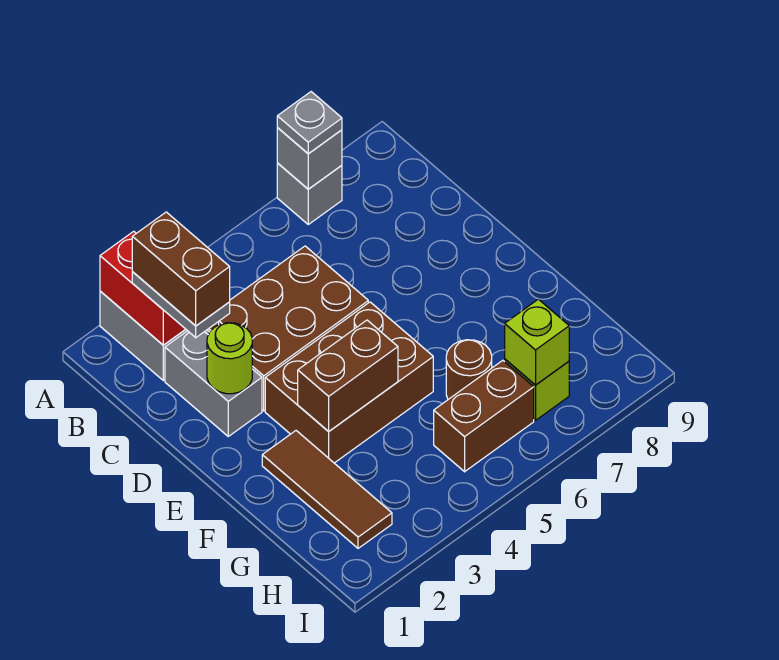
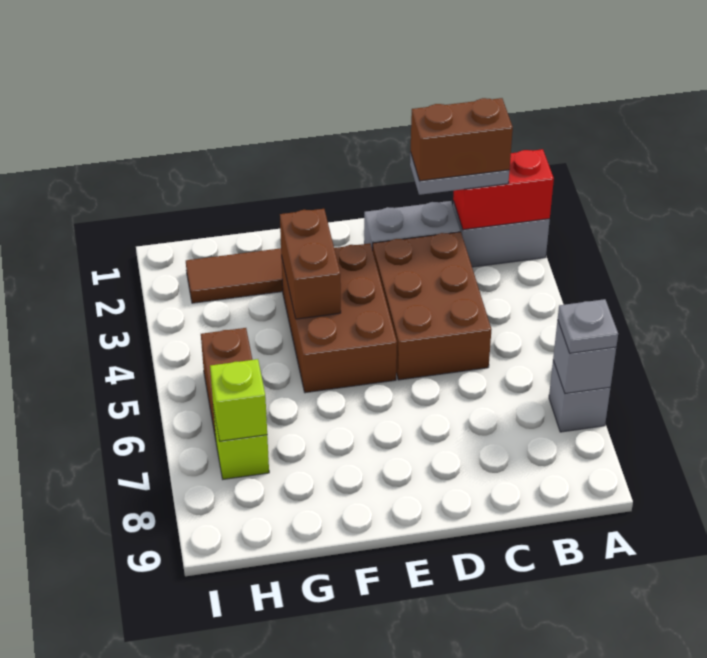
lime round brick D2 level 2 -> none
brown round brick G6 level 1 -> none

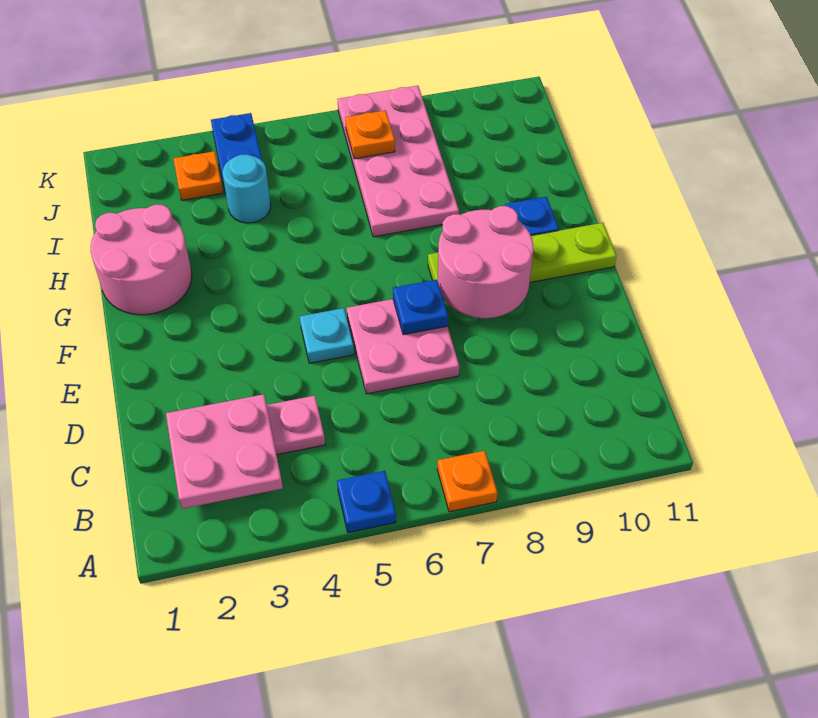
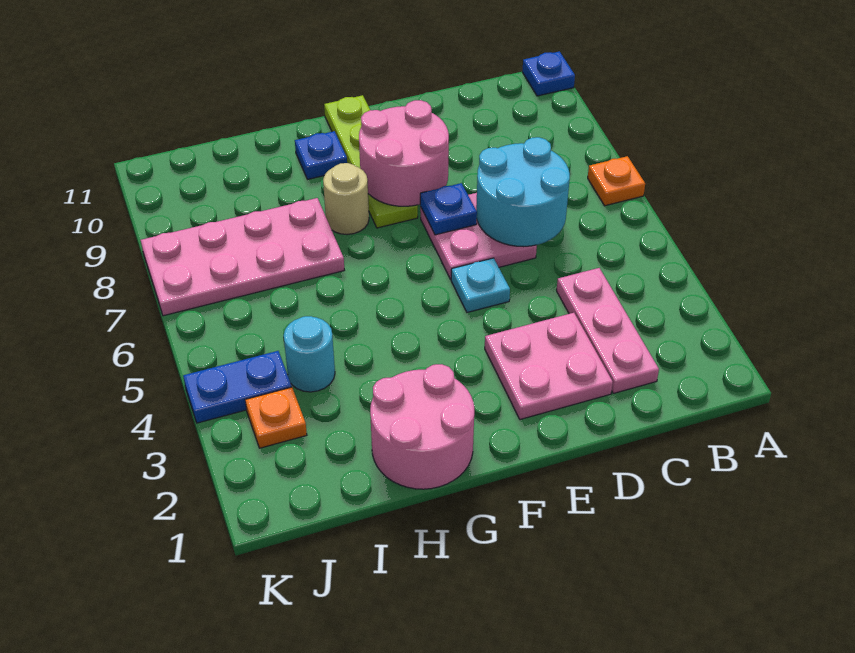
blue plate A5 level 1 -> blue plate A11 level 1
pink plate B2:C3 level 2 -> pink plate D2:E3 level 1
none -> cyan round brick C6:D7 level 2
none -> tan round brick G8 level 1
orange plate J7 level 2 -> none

• TASK DESCRIPTION
Each line from the one containing "blue plate A5" to the last line of the material above should be reproduced word for word, with nothing added.

• ANSWER
blue plate A5 level 1 -> blue plate A11 level 1
pink plate B2:C3 level 2 -> pink plate D2:E3 level 1
none -> cyan round brick C6:D7 level 2
none -> tan round brick G8 level 1
orange plate J7 level 2 -> none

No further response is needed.